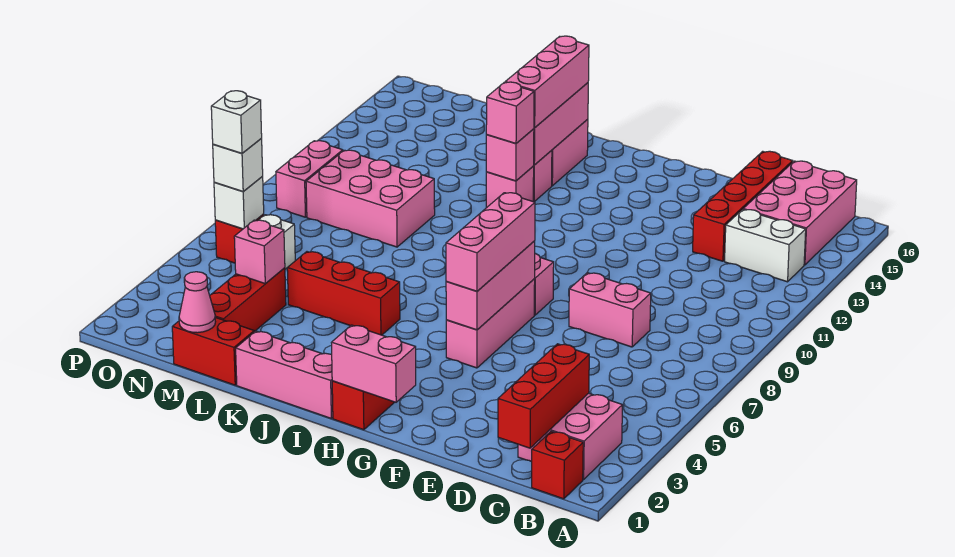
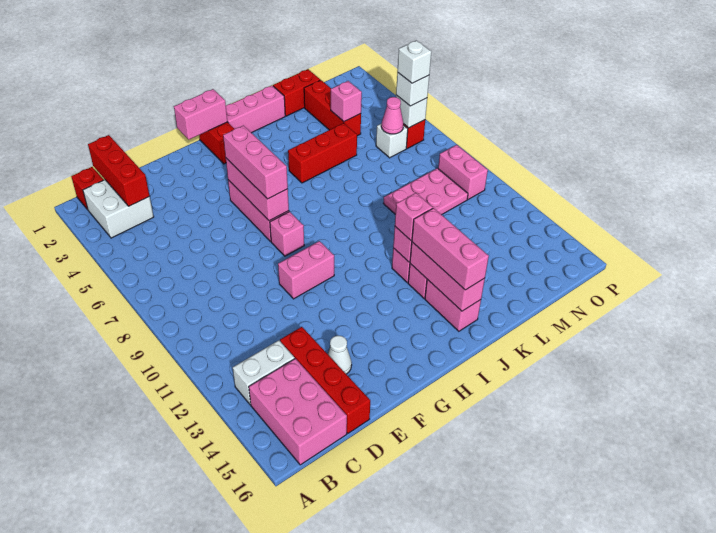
pink brick B2:C3 level 1 -> white brick B2:C3 level 1
pink brick D8:E8 level 1 -> pink brick F10:G10 level 1
none -> white cone E14 level 1
pink brick L9:N10 level 1 -> pink plate L9:N10 level 1
pink cone M1 level 2 -> pink cone N6 level 2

________________

Every entry above should be restated word for word, with the images left out.

pink brick B2:C3 level 1 -> white brick B2:C3 level 1
pink brick D8:E8 level 1 -> pink brick F10:G10 level 1
none -> white cone E14 level 1
pink brick L9:N10 level 1 -> pink plate L9:N10 level 1
pink cone M1 level 2 -> pink cone N6 level 2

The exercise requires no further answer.